SUPPLIED RECORDS
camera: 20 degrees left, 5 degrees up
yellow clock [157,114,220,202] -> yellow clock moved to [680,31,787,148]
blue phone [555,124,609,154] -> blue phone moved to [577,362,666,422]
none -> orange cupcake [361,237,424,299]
---
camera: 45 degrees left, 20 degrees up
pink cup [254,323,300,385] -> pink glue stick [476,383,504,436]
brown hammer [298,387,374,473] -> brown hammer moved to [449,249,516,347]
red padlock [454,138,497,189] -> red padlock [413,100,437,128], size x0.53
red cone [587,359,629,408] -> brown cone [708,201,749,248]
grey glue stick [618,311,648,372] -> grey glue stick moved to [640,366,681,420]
...
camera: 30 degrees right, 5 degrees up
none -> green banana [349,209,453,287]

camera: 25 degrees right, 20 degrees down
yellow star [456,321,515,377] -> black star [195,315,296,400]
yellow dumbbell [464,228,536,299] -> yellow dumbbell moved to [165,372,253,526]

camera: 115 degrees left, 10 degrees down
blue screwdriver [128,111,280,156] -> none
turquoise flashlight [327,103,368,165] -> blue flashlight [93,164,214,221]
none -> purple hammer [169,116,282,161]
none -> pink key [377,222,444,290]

WHAT IS REQUIRED
Extract exactly and only the lines above from the line containing "camera: 30 degrees right, 5 degrees up" through the line containing "none -> pink key [377,222,444,290]", both end lines included.

FINISHED EXERCISE
camera: 30 degrees right, 5 degrees up
none -> green banana [349,209,453,287]

camera: 25 degrees right, 20 degrees down
yellow star [456,321,515,377] -> black star [195,315,296,400]
yellow dumbbell [464,228,536,299] -> yellow dumbbell moved to [165,372,253,526]

camera: 115 degrees left, 10 degrees down
blue screwdriver [128,111,280,156] -> none
turquoise flashlight [327,103,368,165] -> blue flashlight [93,164,214,221]
none -> purple hammer [169,116,282,161]
none -> pink key [377,222,444,290]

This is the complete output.